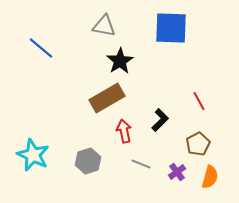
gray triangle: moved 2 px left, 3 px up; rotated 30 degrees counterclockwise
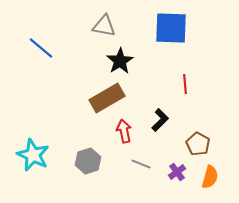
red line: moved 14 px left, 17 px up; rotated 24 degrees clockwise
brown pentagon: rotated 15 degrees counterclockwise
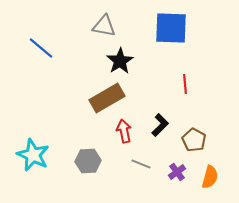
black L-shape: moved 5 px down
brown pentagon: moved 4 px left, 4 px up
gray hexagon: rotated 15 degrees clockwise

...

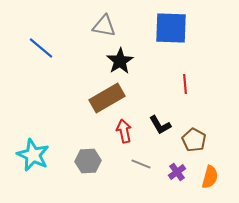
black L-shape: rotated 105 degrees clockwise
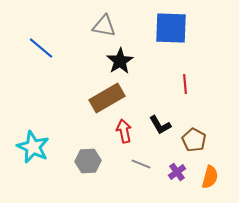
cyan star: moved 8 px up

__Written problem__.
Can you rewrite the listing's lines from the one containing "red line: moved" through the one containing "brown pentagon: rotated", inclusive, changing "px" to "pixels" and keeping everything else the same? Give only those lines.

__Worked solution__.
red line: moved 14 pixels left, 17 pixels up; rotated 24 degrees clockwise
brown pentagon: rotated 15 degrees counterclockwise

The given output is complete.